____ RECORDS TO USE
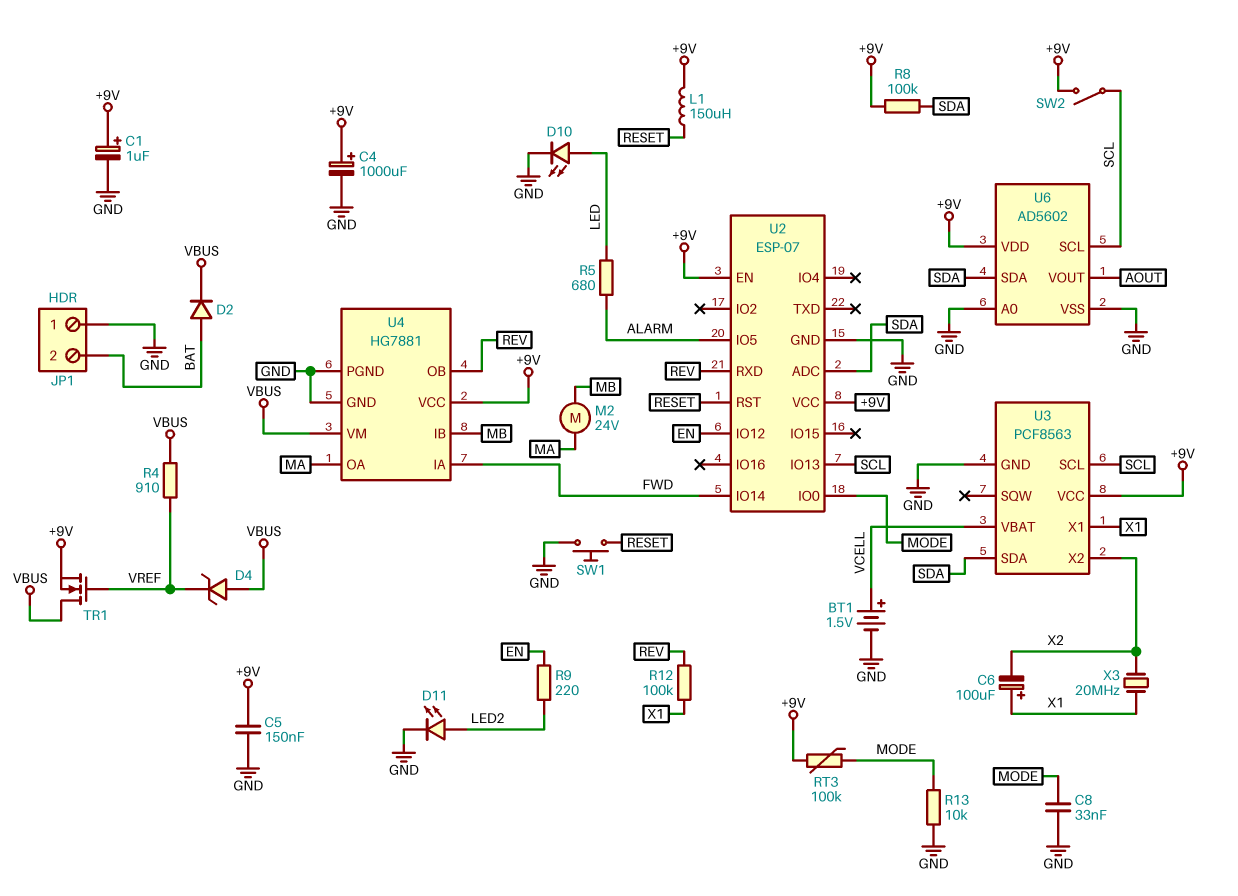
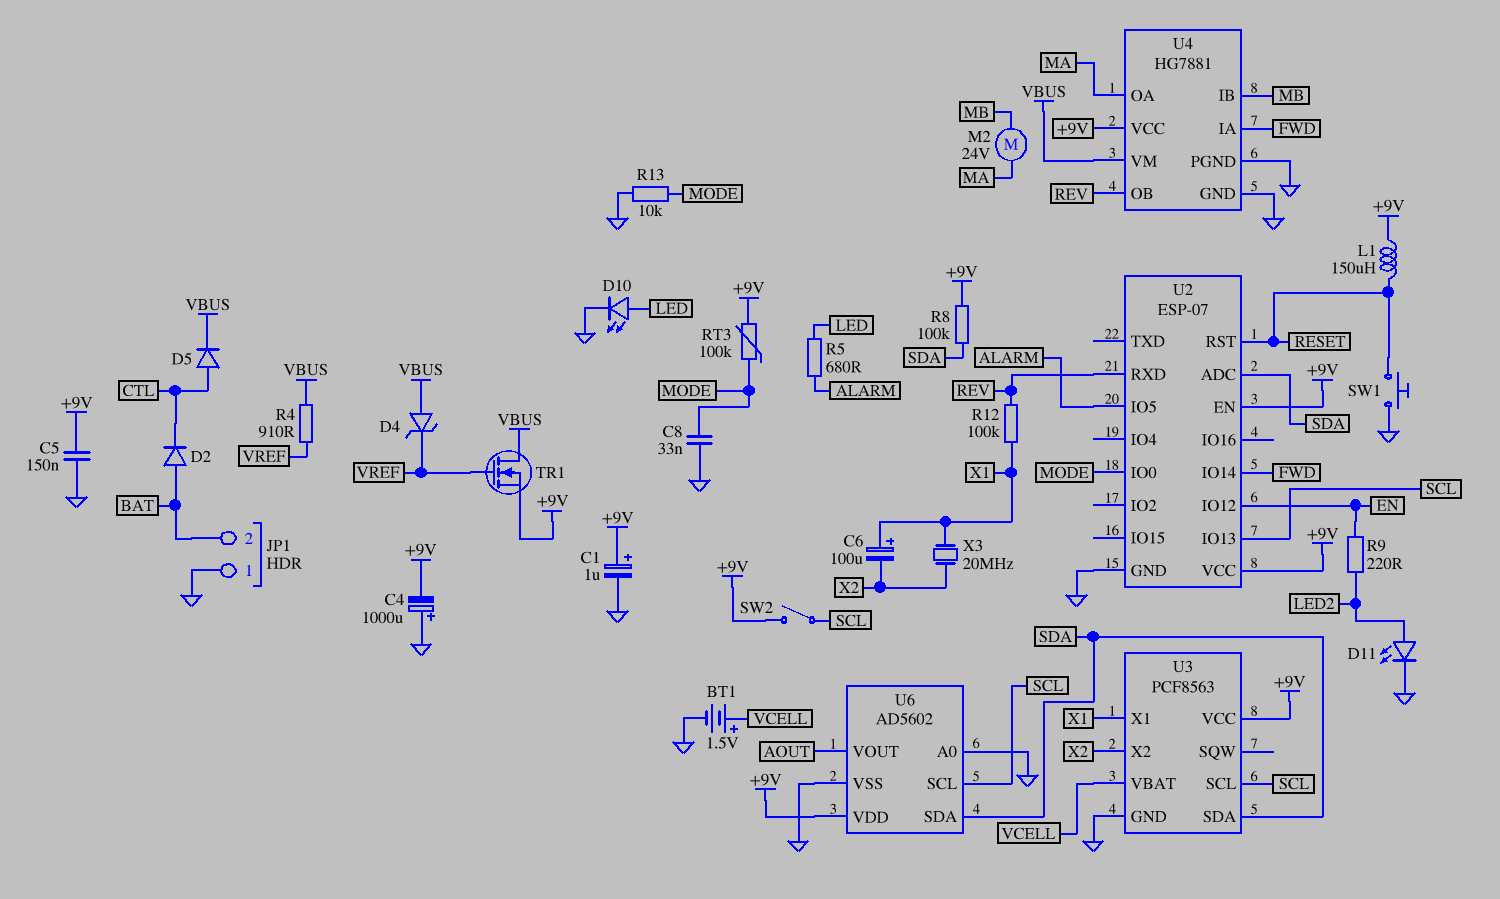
C4: 1000uF (plus +9V, minus GND) -> 1000uF (plus GND, minus +9V)
D2: diode (A BAT, K VBUS) -> diode (A BAT, K CTL)
D5: none -> diode (A CTL, K VBUS)

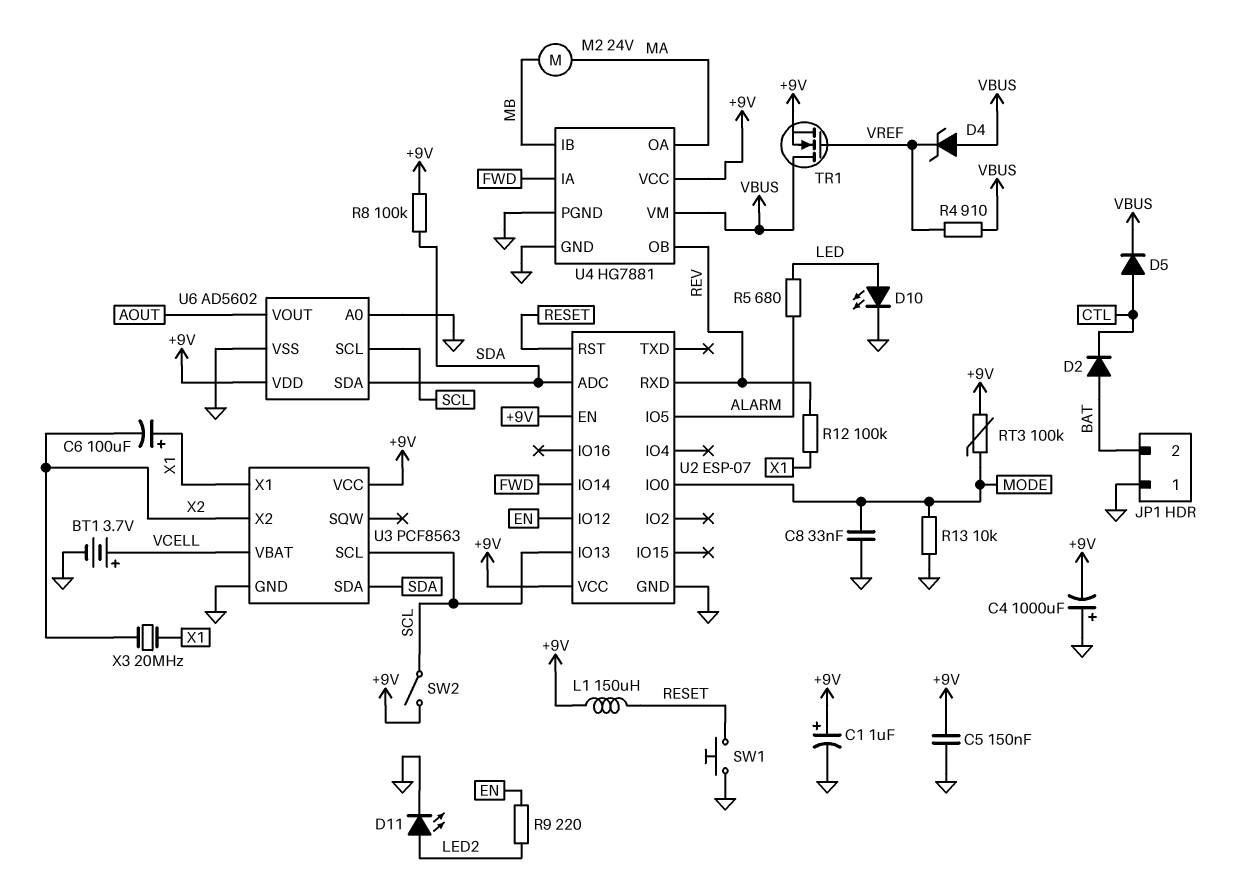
BT1: 1.5V (plus VCELL, minus GND) -> 3.7V (plus VCELL, minus GND)

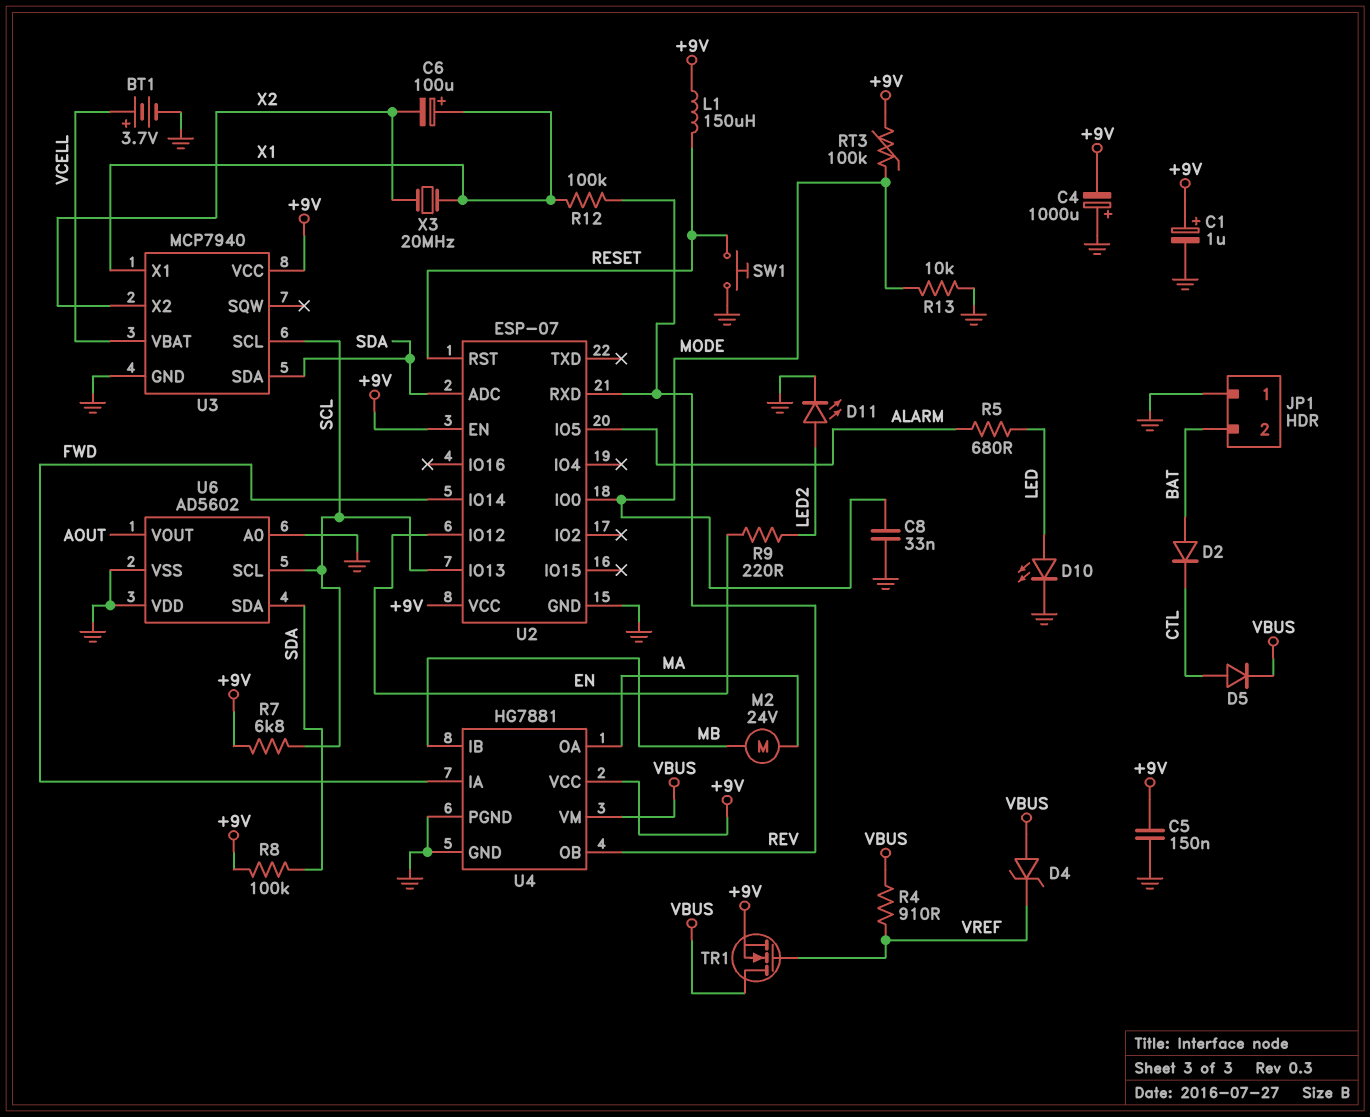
R7: none -> 6.8k (+9V, SCL)
SW2: switch (+9V, SCL) -> none
U3: PCF8563 -> MCP7940
U6 pin VDD: +9V -> GND

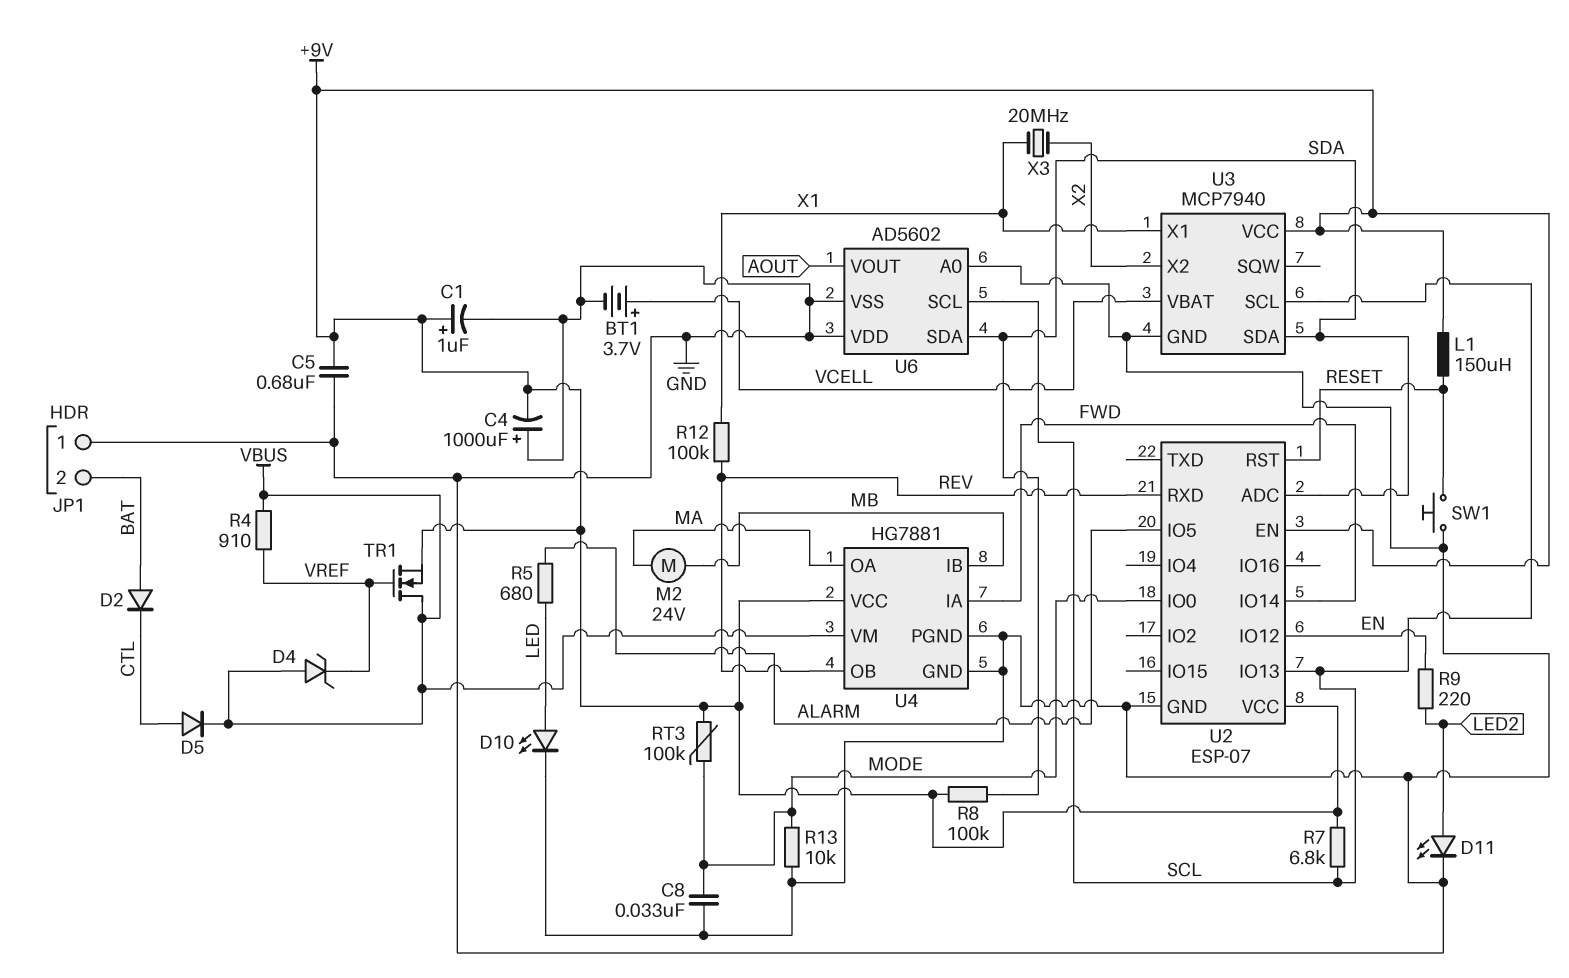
C5: 150nF (+9V, GND) -> 680nF (+9V, GND)
C6: 100uF (plus X1, minus X2) -> none

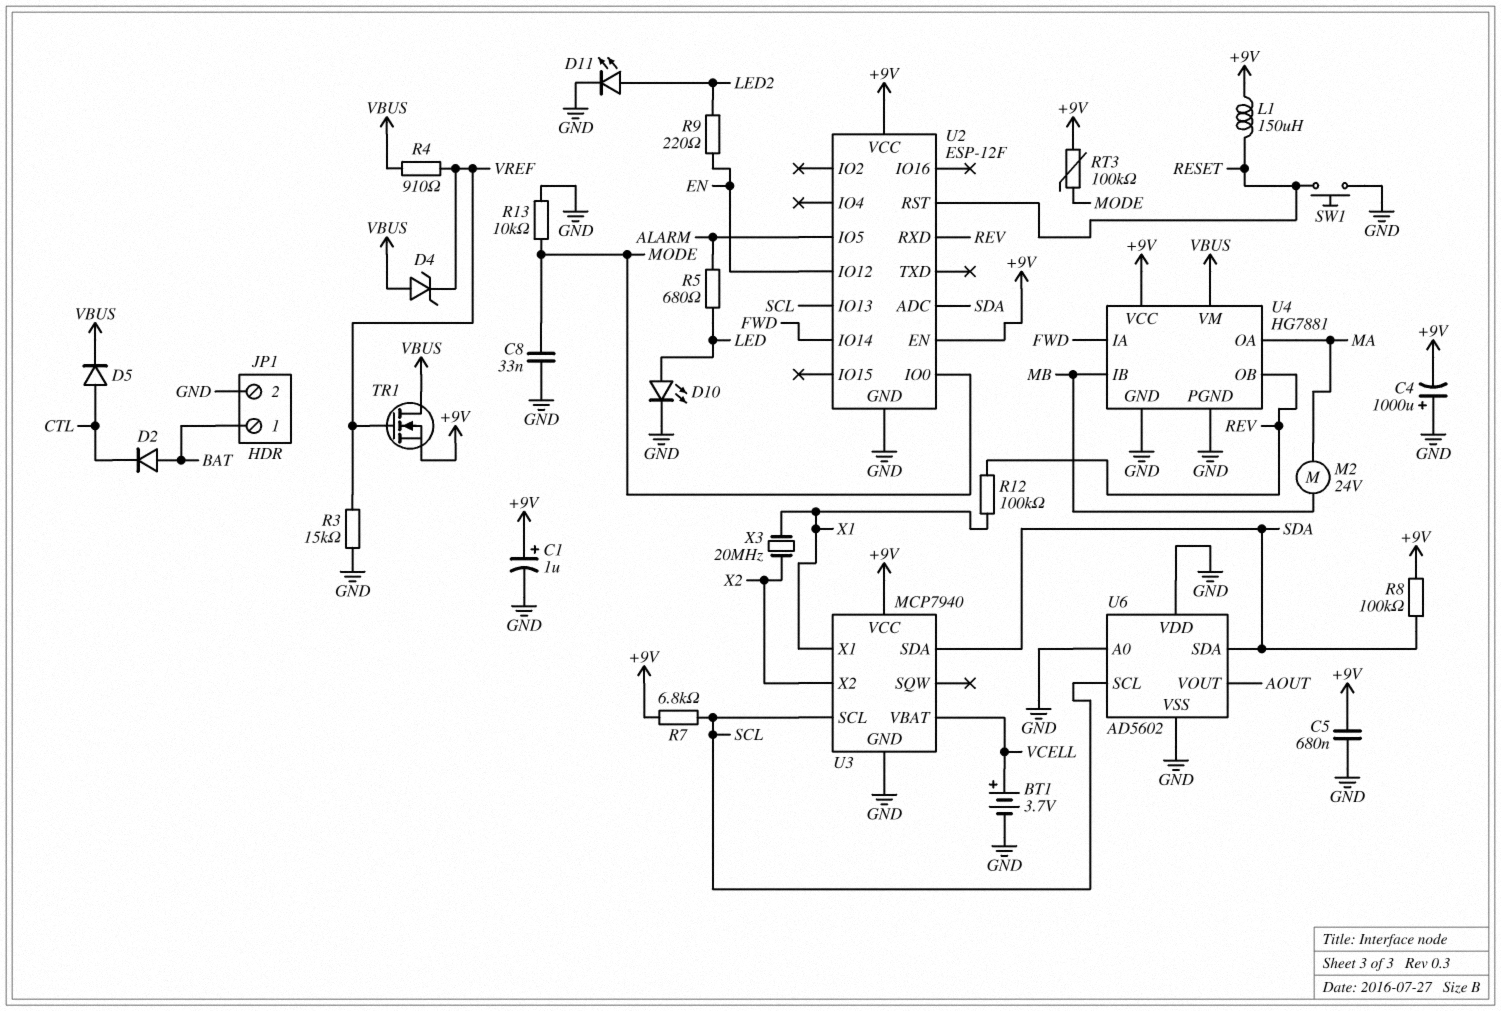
JP1 pin 1: GND -> BAT
JP1 pin 2: BAT -> GND
R3: none -> 15k (GND, VREF)
U2: ESP-07 -> ESP-12F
________
PROBLEM STATEMENT ▸
All lines with the word "plus" are needed; pull them from the entries and copy each.

COMPLETED EXERCISE ▸
C4: 1000uF (plus +9V, minus GND) -> 1000uF (plus GND, minus +9V)
BT1: 1.5V (plus VCELL, minus GND) -> 3.7V (plus VCELL, minus GND)
C6: 100uF (plus X1, minus X2) -> none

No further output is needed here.